Data extracted from a collection —
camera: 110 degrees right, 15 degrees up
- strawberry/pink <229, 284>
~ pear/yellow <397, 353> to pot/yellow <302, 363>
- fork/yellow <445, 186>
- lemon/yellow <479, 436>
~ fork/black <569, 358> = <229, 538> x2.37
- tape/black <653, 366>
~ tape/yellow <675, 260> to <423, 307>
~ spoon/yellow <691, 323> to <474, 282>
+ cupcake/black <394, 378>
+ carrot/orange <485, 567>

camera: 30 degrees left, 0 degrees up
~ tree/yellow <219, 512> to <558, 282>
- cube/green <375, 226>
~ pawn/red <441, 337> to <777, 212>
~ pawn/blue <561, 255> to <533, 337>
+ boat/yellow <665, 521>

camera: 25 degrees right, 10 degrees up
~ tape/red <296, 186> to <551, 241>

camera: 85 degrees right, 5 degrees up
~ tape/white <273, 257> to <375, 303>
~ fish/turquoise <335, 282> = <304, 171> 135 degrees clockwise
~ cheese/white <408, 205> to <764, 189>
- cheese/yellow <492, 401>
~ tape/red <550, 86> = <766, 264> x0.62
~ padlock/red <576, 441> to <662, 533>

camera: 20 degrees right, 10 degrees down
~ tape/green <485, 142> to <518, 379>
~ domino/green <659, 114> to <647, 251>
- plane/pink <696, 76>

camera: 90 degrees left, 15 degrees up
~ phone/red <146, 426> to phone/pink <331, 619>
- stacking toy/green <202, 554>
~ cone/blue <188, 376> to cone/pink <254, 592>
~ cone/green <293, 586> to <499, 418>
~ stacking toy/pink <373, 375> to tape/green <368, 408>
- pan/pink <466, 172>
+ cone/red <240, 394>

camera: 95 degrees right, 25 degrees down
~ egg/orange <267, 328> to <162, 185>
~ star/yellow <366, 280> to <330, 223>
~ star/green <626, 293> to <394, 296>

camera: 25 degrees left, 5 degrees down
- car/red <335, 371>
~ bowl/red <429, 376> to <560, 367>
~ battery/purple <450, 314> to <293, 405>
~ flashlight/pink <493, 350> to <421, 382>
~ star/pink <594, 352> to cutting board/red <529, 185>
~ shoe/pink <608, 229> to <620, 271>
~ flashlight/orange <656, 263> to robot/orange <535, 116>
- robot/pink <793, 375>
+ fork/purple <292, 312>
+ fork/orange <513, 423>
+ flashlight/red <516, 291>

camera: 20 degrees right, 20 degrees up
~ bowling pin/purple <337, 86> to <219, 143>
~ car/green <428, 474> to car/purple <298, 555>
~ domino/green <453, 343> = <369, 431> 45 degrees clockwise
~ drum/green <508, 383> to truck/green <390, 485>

WHAT THE EXERCISE ASKS —
The answer is to be a bare number, showing how many lines of the records contain "black".

YOUR RESPONSE —
3